Stored data entries:
________________________

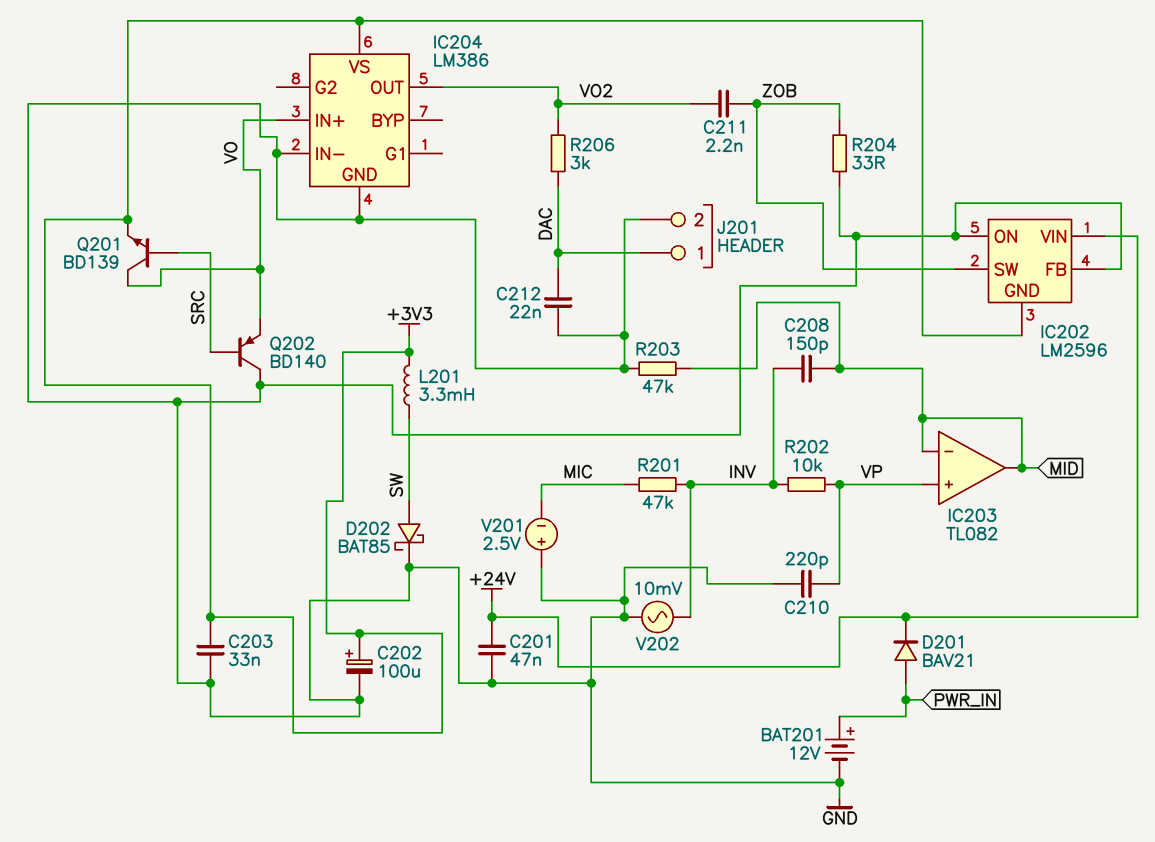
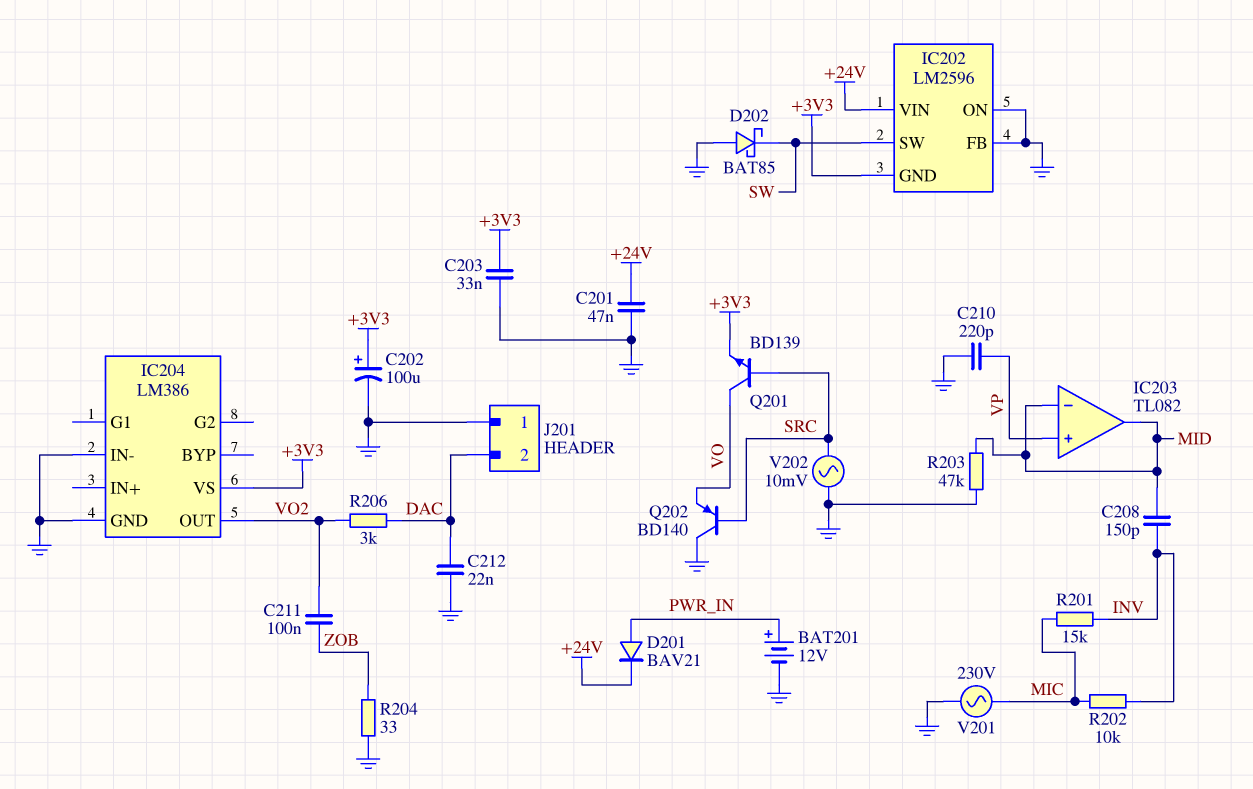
C211: 2.2nF (VO2, ZOB) -> 100nF (VO2, ZOB)
D202: schottky BAT85 (A SW, K GND) -> schottky BAT85 (A GND, K SW)
IC202 pin SW: ZOB -> SW
IC204 pin IN+: VO -> none
J201 pin 1: DAC -> GND
J201 pin 2: GND -> DAC
L201: 3.3mH (+3V3, SW) -> none
R201: 47k (INV, MIC) -> 15k (INV, MIC)
R202: 10k (INV, VP) -> 10k (INV, MIC)
V201: 2.5V (plus GND, minus MIC) -> AC 230V (GND, MIC)
V202: AC 10mV (GND, INV) -> AC 10mV (GND, SRC)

________________________

:: WHAT YOU SHOULD DO ::
For the entries above, transcribe precisely the lines from the one with "R201: 47k (INV, MIC) -> 15k (INV, MIC)" through the end, including both.

:: TASK RESULT ::
R201: 47k (INV, MIC) -> 15k (INV, MIC)
R202: 10k (INV, VP) -> 10k (INV, MIC)
V201: 2.5V (plus GND, minus MIC) -> AC 230V (GND, MIC)
V202: AC 10mV (GND, INV) -> AC 10mV (GND, SRC)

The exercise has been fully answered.